Aim of the exercise – Leave out every picture, then transcribe the rest of the listing exactly.

Records provided –
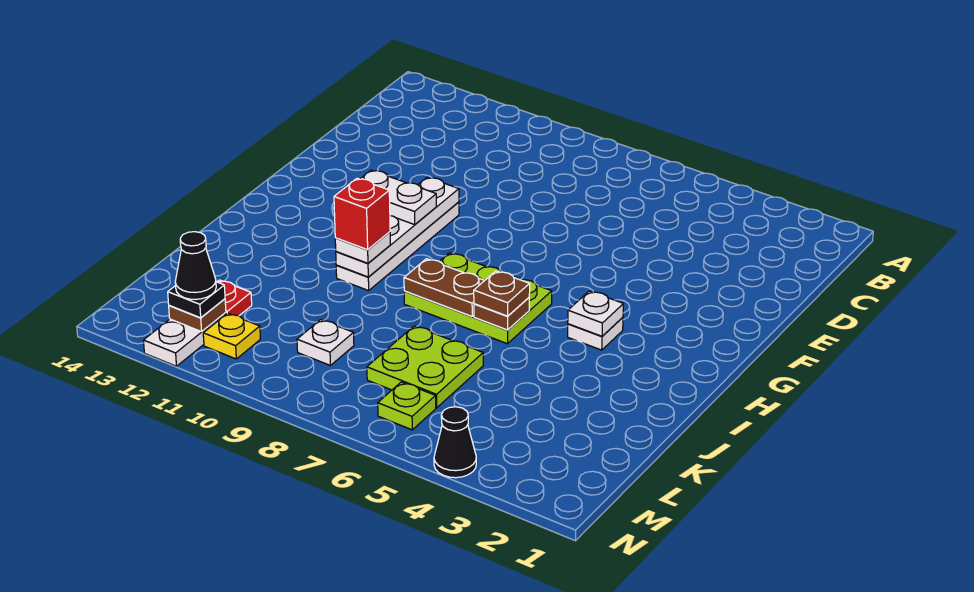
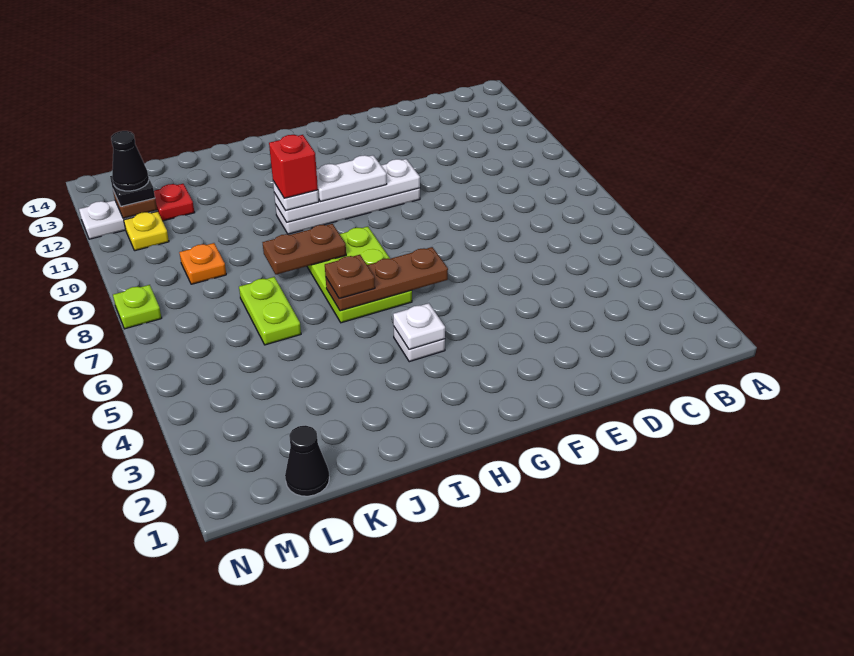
white 1x2 plate [361,170,436,225] -> white 1x2 plate turned to [316,155,387,202]
brown 1x1 plate [474,298,529,330] -> brown 1x3 plate [326,247,448,311]
brown 1x2 plate [404,259,485,317] -> brown 1x2 plate turned to [262,224,346,275]
lime 2x2 plate [367,326,483,408] -> lime 1x2 plate [239,277,301,345]
white 1x1 plate [297,320,354,366] -> orange 1x1 plate [179,243,226,284]
lime 1x1 plate [378,382,436,430] -> lime 1x1 plate moved to [113,285,162,329]
black 1x1 cone [434,407,476,478] -> black 1x1 cone moved to [285,425,329,496]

Response to the task –
white 1x2 plate [361,170,436,225] -> white 1x2 plate turned to [316,155,387,202]
brown 1x1 plate [474,298,529,330] -> brown 1x3 plate [326,247,448,311]
brown 1x2 plate [404,259,485,317] -> brown 1x2 plate turned to [262,224,346,275]
lime 2x2 plate [367,326,483,408] -> lime 1x2 plate [239,277,301,345]
white 1x1 plate [297,320,354,366] -> orange 1x1 plate [179,243,226,284]
lime 1x1 plate [378,382,436,430] -> lime 1x1 plate moved to [113,285,162,329]
black 1x1 cone [434,407,476,478] -> black 1x1 cone moved to [285,425,329,496]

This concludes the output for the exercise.